-------- Exercise data

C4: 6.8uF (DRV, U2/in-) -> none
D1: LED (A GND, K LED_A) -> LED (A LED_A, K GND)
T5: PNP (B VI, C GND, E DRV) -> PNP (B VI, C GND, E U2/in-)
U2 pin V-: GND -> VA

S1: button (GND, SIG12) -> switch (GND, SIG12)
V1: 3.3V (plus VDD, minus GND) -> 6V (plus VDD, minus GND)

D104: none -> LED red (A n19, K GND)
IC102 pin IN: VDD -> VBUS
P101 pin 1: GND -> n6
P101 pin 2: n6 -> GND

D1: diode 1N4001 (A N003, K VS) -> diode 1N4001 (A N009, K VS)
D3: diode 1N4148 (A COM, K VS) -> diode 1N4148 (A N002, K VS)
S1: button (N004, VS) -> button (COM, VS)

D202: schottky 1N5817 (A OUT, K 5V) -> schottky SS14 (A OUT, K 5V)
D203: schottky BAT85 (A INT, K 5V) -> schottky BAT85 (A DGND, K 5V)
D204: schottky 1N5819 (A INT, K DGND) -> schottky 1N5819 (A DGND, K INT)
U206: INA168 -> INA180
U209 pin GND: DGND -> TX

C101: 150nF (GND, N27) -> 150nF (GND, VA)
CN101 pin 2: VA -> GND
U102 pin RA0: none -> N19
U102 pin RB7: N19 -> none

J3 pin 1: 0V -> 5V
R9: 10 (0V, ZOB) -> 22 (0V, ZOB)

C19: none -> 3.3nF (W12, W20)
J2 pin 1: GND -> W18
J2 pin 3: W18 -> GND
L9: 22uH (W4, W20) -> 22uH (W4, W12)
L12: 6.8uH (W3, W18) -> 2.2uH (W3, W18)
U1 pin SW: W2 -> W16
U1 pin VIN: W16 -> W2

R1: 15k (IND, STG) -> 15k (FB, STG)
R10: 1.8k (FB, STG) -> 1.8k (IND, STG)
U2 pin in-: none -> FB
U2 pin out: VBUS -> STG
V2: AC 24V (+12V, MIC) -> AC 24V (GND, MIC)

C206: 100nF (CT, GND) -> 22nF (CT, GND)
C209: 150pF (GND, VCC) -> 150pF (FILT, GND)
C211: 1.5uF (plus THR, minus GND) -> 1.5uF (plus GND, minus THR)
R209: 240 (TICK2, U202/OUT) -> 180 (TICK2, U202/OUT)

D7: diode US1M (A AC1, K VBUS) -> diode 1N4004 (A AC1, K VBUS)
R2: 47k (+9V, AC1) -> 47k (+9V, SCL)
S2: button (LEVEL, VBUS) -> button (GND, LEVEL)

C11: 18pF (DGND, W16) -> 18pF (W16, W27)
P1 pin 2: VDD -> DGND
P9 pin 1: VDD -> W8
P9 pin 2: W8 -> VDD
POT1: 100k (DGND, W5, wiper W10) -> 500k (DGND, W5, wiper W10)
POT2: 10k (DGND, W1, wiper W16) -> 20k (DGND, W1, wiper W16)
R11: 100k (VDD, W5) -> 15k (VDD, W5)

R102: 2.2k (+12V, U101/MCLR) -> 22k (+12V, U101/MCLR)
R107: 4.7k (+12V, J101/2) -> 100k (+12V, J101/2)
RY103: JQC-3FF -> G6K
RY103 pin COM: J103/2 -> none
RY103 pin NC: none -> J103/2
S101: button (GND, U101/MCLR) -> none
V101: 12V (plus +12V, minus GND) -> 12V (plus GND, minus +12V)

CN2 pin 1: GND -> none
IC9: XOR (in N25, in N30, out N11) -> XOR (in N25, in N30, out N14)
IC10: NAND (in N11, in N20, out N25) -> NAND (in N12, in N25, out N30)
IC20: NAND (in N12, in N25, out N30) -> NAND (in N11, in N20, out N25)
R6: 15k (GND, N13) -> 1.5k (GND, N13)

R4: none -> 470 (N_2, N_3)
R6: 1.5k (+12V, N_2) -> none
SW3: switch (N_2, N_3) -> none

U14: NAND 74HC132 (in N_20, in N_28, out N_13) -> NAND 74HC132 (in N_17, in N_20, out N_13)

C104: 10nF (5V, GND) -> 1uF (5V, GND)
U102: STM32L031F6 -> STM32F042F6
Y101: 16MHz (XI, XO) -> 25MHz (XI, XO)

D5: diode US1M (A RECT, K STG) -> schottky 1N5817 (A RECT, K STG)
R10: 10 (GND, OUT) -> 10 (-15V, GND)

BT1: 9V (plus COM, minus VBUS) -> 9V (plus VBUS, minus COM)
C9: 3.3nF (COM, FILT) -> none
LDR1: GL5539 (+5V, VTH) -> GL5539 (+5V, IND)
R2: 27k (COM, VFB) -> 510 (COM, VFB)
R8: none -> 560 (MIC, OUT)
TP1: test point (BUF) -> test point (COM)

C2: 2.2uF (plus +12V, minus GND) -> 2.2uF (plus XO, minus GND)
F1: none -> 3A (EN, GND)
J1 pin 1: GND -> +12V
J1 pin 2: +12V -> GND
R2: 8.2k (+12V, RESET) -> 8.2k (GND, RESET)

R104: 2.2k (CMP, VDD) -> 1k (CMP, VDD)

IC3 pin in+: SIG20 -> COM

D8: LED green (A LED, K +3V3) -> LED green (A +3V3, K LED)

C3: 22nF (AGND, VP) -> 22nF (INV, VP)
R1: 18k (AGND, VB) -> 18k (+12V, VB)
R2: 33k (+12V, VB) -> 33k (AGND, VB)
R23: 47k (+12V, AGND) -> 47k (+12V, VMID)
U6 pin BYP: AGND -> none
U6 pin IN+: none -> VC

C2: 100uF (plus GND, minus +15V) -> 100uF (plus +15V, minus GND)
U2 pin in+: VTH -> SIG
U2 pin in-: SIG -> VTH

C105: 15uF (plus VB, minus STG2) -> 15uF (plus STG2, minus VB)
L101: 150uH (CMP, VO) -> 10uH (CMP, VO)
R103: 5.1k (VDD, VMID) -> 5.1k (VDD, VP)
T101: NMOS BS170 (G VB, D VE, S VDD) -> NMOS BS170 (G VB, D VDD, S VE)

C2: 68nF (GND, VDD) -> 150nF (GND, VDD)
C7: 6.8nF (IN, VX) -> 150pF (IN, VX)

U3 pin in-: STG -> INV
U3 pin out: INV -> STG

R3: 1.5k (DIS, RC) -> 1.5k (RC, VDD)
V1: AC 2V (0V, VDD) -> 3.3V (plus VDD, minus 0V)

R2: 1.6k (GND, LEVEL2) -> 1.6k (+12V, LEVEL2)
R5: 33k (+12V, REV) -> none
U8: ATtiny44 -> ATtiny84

----------------

• Problem statement
The answer should hold only the lines from the start of the records above through the line containing "V1: 3.3V (plus", each set down exactly.

• Response area
C4: 6.8uF (DRV, U2/in-) -> none
D1: LED (A GND, K LED_A) -> LED (A LED_A, K GND)
T5: PNP (B VI, C GND, E DRV) -> PNP (B VI, C GND, E U2/in-)
U2 pin V-: GND -> VA

S1: button (GND, SIG12) -> switch (GND, SIG12)
V1: 3.3V (plus VDD, minus GND) -> 6V (plus VDD, minus GND)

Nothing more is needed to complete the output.